Your task is to filter the entries and copy every line containing the string "purple".

## Scene change data
----------------------------------------

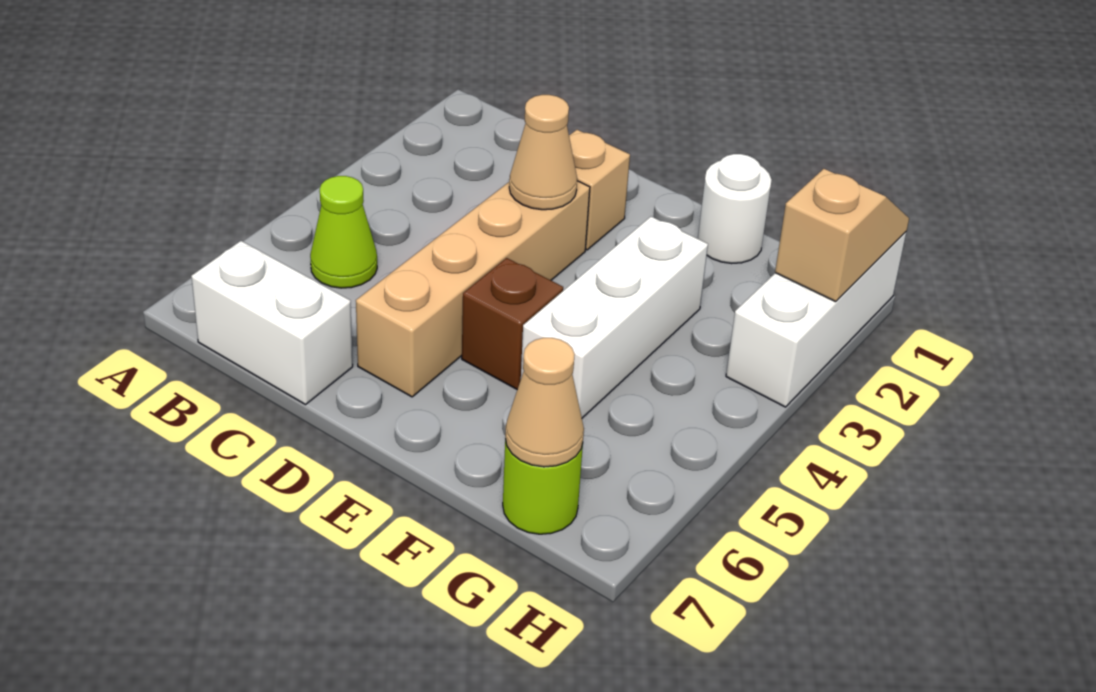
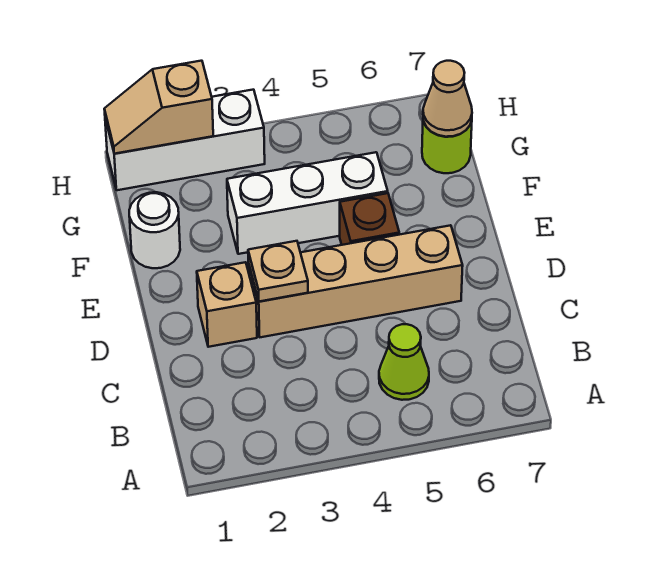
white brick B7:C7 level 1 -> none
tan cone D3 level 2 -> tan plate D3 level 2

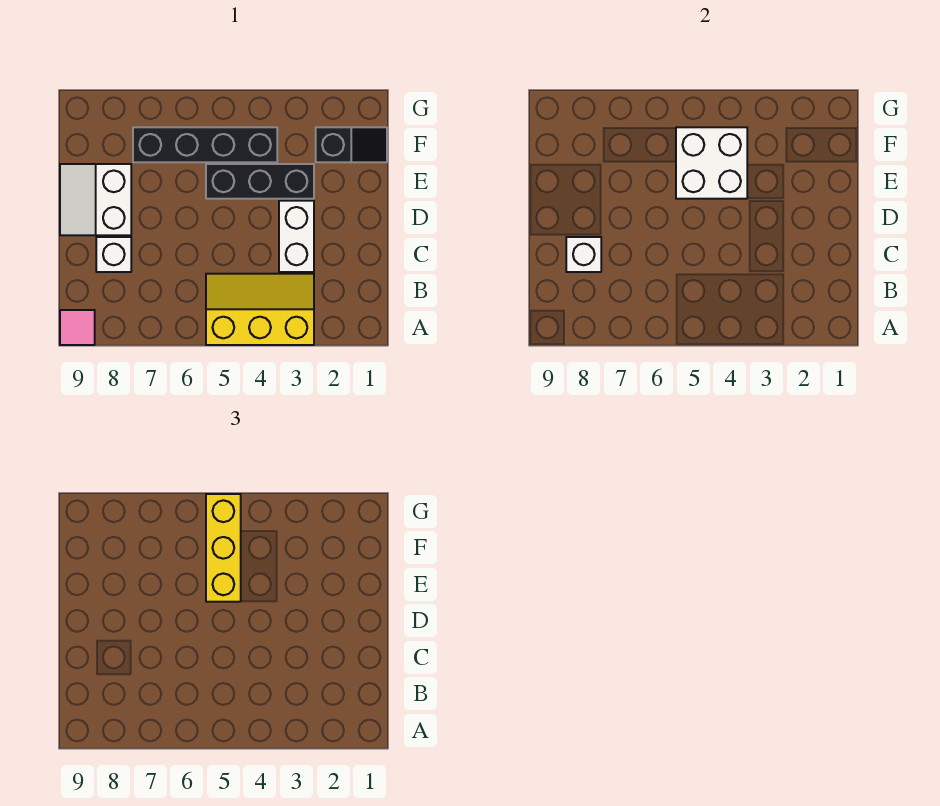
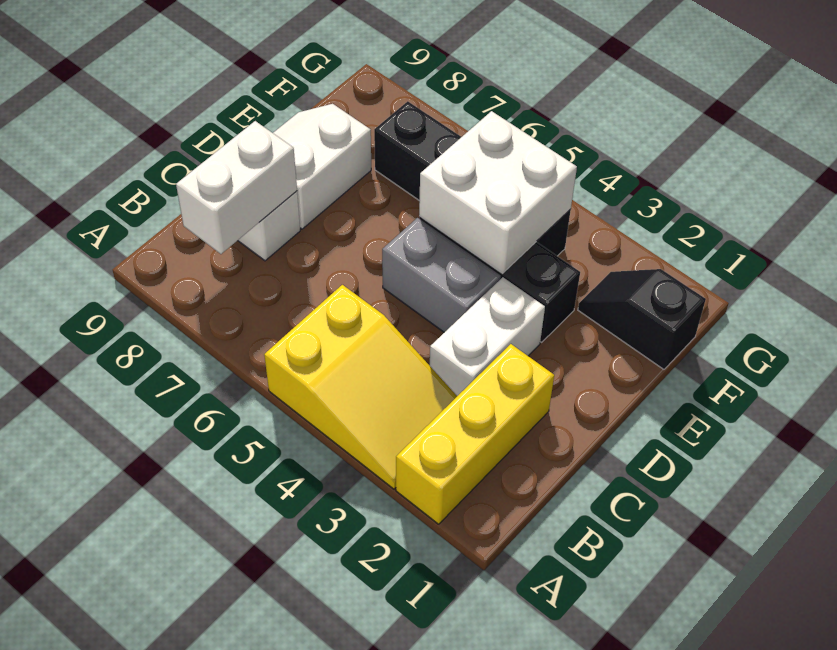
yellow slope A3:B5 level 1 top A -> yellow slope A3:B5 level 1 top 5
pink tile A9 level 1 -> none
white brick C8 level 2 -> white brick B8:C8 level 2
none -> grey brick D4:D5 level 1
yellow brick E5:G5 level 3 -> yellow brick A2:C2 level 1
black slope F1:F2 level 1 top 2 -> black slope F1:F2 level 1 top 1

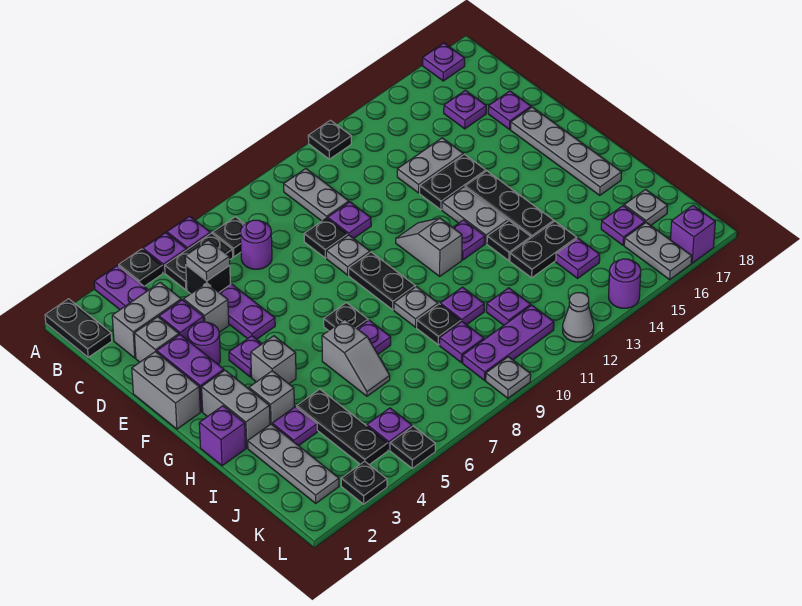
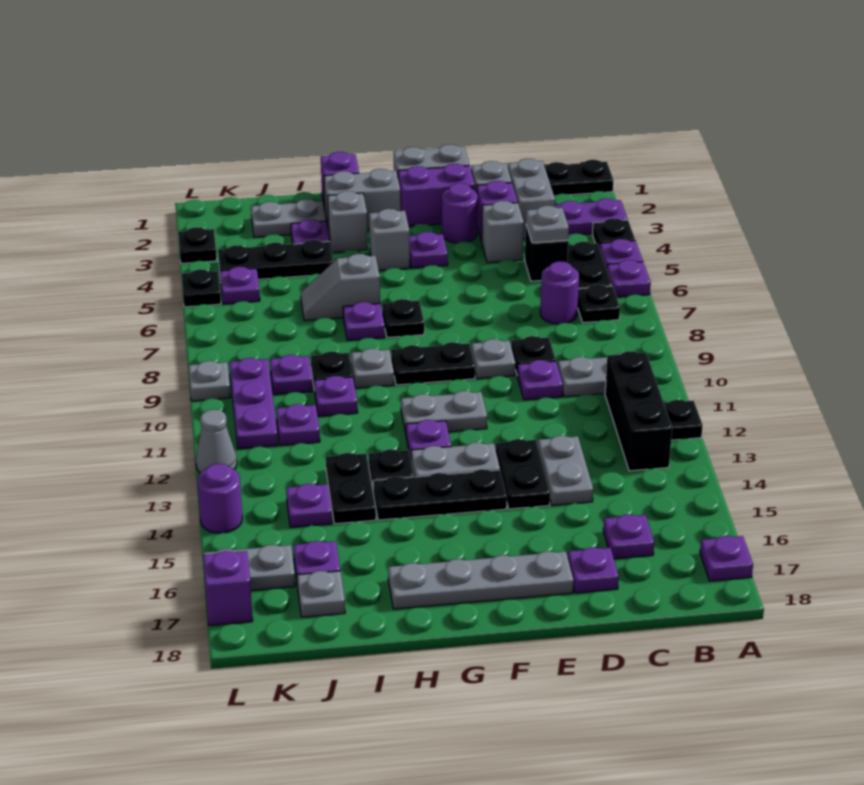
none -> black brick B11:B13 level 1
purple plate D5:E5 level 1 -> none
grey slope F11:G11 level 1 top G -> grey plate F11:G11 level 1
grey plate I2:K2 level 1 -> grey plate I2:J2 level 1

----------------------------------------

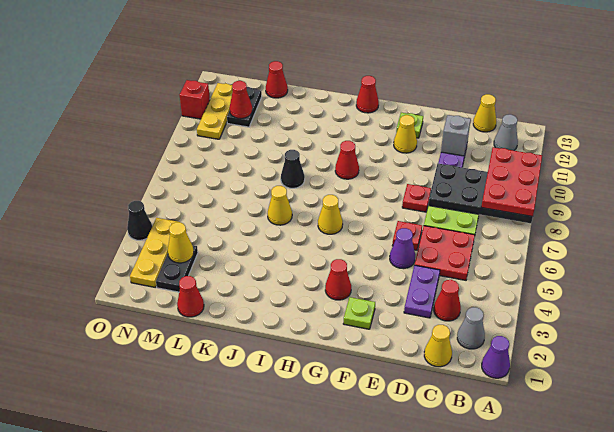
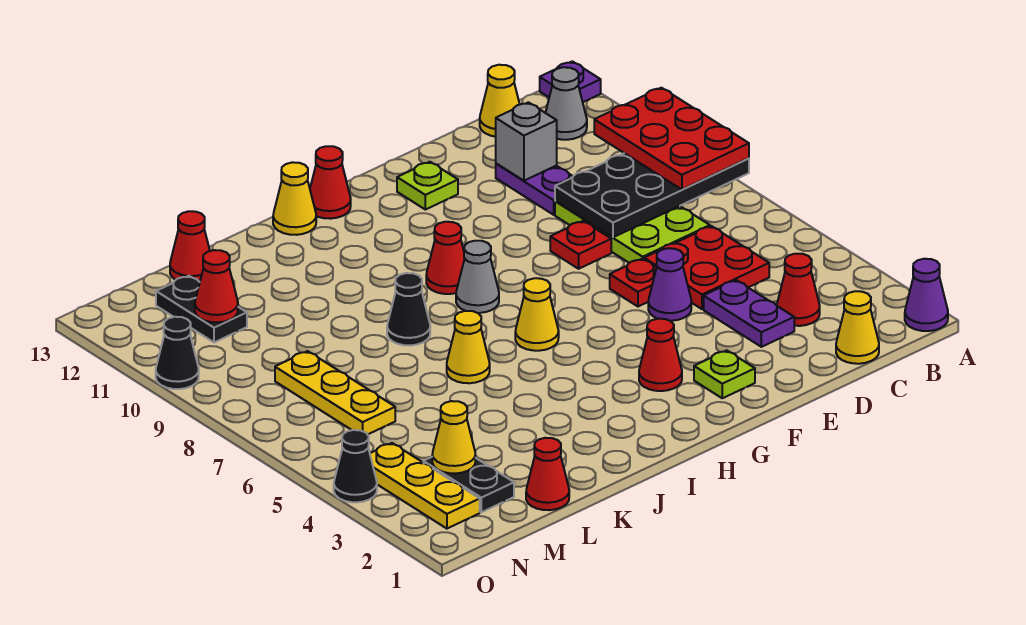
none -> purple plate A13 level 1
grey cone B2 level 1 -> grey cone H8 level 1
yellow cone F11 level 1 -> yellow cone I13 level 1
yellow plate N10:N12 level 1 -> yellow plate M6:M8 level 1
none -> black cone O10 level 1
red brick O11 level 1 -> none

----------------------------------------

## RESULT OF THIS TASK
purple plate D5:E5 level 1 -> none
none -> purple plate A13 level 1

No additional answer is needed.